_Your objective_. Please, starting at the line that contains "(149, 395) = (92, 307): black", reproduce every line exactly until the records run out, skipping all pictures.

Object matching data
──────────────────────────────

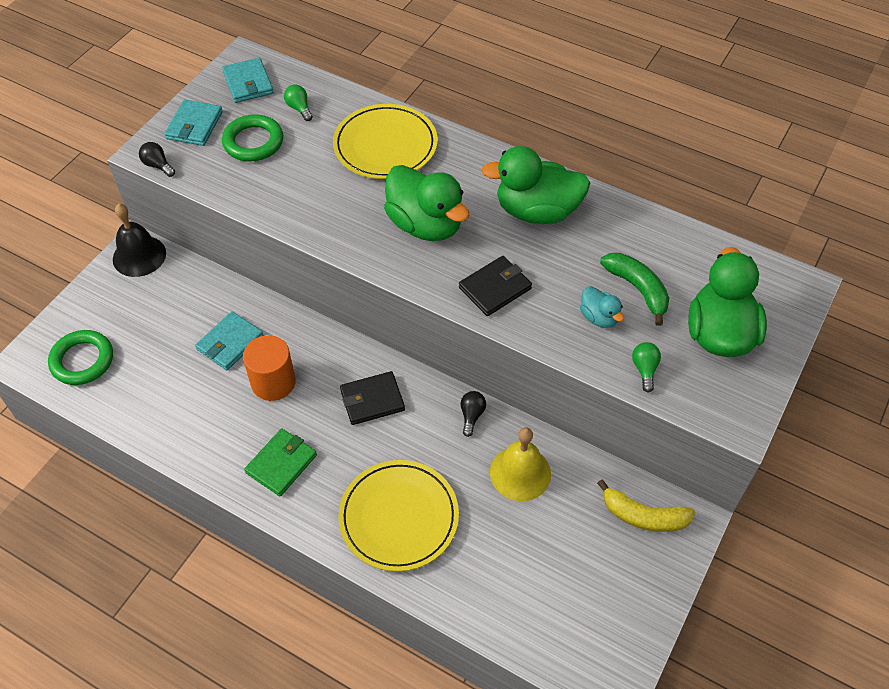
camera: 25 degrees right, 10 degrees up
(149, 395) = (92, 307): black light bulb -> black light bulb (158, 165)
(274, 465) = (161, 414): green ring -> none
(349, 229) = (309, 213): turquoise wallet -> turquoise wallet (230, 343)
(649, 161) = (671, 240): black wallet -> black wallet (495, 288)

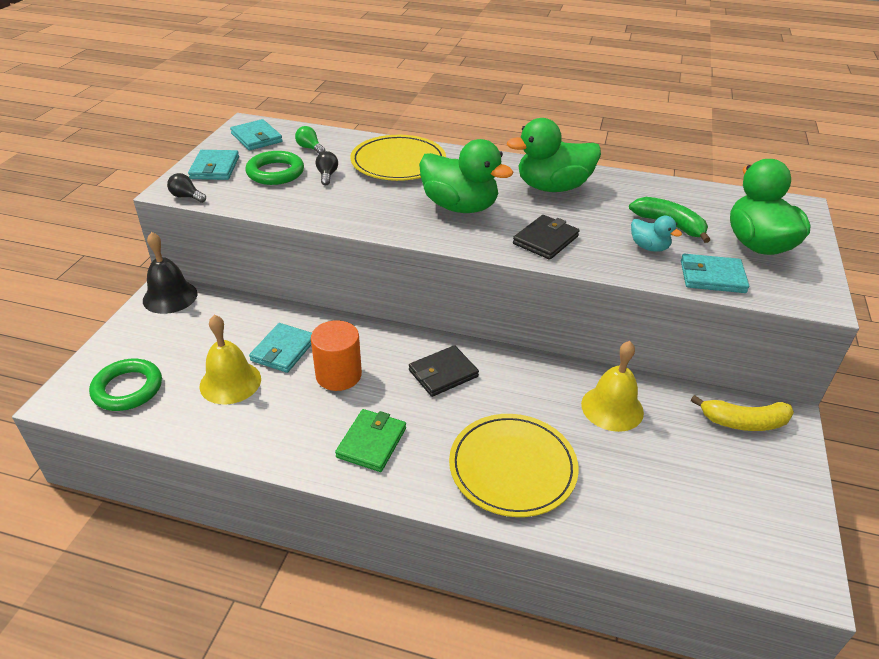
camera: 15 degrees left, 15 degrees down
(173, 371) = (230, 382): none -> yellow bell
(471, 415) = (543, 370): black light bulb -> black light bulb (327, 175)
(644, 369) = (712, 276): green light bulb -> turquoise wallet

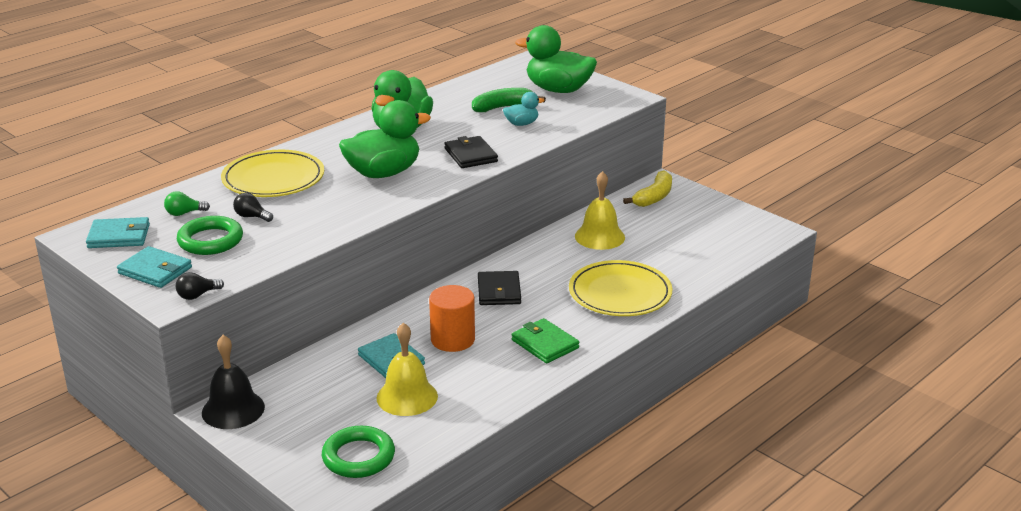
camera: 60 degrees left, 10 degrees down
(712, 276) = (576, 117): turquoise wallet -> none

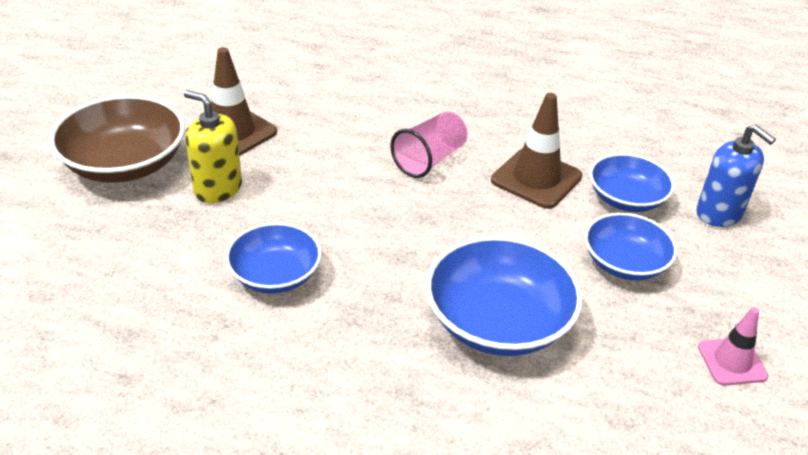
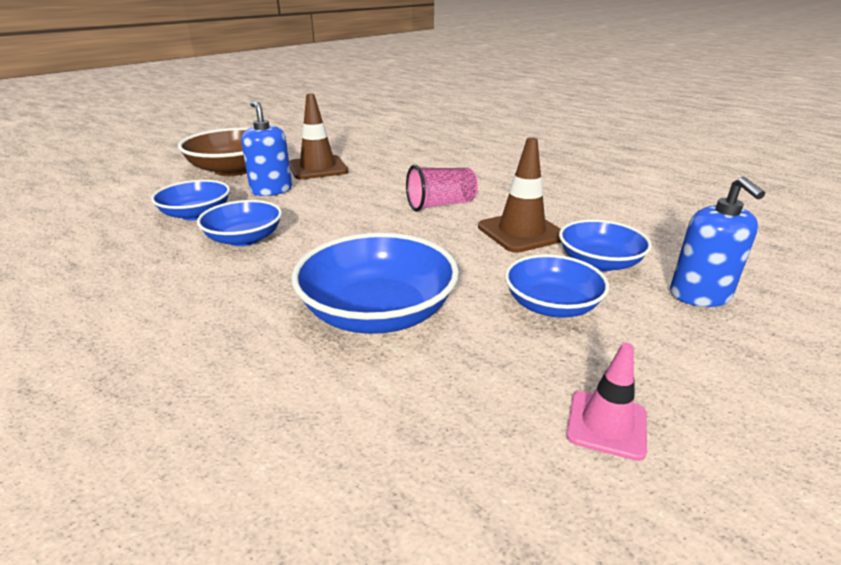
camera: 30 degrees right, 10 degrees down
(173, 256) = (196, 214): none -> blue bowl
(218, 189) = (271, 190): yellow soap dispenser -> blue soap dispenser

──────────────────────────────

_Solution to the problem_.
(149, 395) = (92, 307): black light bulb -> black light bulb (158, 165)
(274, 465) = (161, 414): green ring -> none
(349, 229) = (309, 213): turquoise wallet -> turquoise wallet (230, 343)
(649, 161) = (671, 240): black wallet -> black wallet (495, 288)

camera: 15 degrees left, 15 degrees down
(173, 371) = (230, 382): none -> yellow bell
(471, 415) = (543, 370): black light bulb -> black light bulb (327, 175)
(644, 369) = (712, 276): green light bulb -> turquoise wallet

camera: 60 degrees left, 10 degrees down
(712, 276) = (576, 117): turquoise wallet -> none

camera: 30 degrees right, 10 degrees down
(173, 256) = (196, 214): none -> blue bowl
(218, 189) = (271, 190): yellow soap dispenser -> blue soap dispenser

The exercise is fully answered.